■ WHAT IS EXPECTED: In your answer, copy every entry that follows exactly.

■ RECORDS FOR THIS EXERCISE:
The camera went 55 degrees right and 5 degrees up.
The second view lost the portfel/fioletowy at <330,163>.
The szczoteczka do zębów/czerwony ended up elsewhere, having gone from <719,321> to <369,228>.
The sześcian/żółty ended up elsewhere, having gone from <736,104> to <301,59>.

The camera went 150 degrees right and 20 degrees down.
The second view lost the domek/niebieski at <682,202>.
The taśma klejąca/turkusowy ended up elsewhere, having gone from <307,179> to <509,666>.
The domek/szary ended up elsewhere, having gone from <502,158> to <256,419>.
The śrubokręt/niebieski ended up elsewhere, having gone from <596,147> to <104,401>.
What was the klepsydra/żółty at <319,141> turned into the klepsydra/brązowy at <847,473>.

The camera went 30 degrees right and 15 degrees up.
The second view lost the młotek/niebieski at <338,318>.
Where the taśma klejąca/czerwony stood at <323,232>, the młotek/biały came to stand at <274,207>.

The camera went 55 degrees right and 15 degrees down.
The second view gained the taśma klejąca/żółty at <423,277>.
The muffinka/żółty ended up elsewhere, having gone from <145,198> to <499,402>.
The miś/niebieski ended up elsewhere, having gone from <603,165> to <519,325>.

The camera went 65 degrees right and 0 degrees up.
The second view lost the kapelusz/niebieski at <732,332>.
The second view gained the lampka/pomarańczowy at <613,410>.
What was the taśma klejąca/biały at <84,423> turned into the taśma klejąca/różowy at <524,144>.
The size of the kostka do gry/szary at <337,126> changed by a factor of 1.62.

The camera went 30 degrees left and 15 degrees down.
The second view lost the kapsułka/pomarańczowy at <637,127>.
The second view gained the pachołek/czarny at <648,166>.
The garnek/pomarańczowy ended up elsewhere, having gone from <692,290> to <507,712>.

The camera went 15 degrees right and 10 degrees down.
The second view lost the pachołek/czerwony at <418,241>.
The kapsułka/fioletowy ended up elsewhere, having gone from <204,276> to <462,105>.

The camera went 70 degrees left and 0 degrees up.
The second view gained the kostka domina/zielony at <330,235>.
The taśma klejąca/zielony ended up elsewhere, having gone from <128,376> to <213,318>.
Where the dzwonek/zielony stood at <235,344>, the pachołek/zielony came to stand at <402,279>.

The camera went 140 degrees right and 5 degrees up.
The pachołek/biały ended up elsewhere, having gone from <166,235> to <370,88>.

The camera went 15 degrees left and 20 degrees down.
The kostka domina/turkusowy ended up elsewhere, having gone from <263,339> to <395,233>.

■ WRITTEN SOLUTION:
The camera went 55 degrees right and 5 degrees up.
The second view lost the portfel/fioletowy at <330,163>.
The szczoteczka do zębów/czerwony ended up elsewhere, having gone from <719,321> to <369,228>.
The sześcian/żółty ended up elsewhere, having gone from <736,104> to <301,59>.

The camera went 150 degrees right and 20 degrees down.
The second view lost the domek/niebieski at <682,202>.
The taśma klejąca/turkusowy ended up elsewhere, having gone from <307,179> to <509,666>.
The domek/szary ended up elsewhere, having gone from <502,158> to <256,419>.
The śrubokręt/niebieski ended up elsewhere, having gone from <596,147> to <104,401>.
What was the klepsydra/żółty at <319,141> turned into the klepsydra/brązowy at <847,473>.

The camera went 30 degrees right and 15 degrees up.
The second view lost the młotek/niebieski at <338,318>.
Where the taśma klejąca/czerwony stood at <323,232>, the młotek/biały came to stand at <274,207>.

The camera went 55 degrees right and 15 degrees down.
The second view gained the taśma klejąca/żółty at <423,277>.
The muffinka/żółty ended up elsewhere, having gone from <145,198> to <499,402>.
The miś/niebieski ended up elsewhere, having gone from <603,165> to <519,325>.

The camera went 65 degrees right and 0 degrees up.
The second view lost the kapelusz/niebieski at <732,332>.
The second view gained the lampka/pomarańczowy at <613,410>.
What was the taśma klejąca/biały at <84,423> turned into the taśma klejąca/różowy at <524,144>.
The size of the kostka do gry/szary at <337,126> changed by a factor of 1.62.

The camera went 30 degrees left and 15 degrees down.
The second view lost the kapsułka/pomarańczowy at <637,127>.
The second view gained the pachołek/czarny at <648,166>.
The garnek/pomarańczowy ended up elsewhere, having gone from <692,290> to <507,712>.

The camera went 15 degrees right and 10 degrees down.
The second view lost the pachołek/czerwony at <418,241>.
The kapsułka/fioletowy ended up elsewhere, having gone from <204,276> to <462,105>.

The camera went 70 degrees left and 0 degrees up.
The second view gained the kostka domina/zielony at <330,235>.
The taśma klejąca/zielony ended up elsewhere, having gone from <128,376> to <213,318>.
Where the dzwonek/zielony stood at <235,344>, the pachołek/zielony came to stand at <402,279>.

The camera went 140 degrees right and 5 degrees up.
The pachołek/biały ended up elsewhere, having gone from <166,235> to <370,88>.

The camera went 15 degrees left and 20 degrees down.
The kostka domina/turkusowy ended up elsewhere, having gone from <263,339> to <395,233>.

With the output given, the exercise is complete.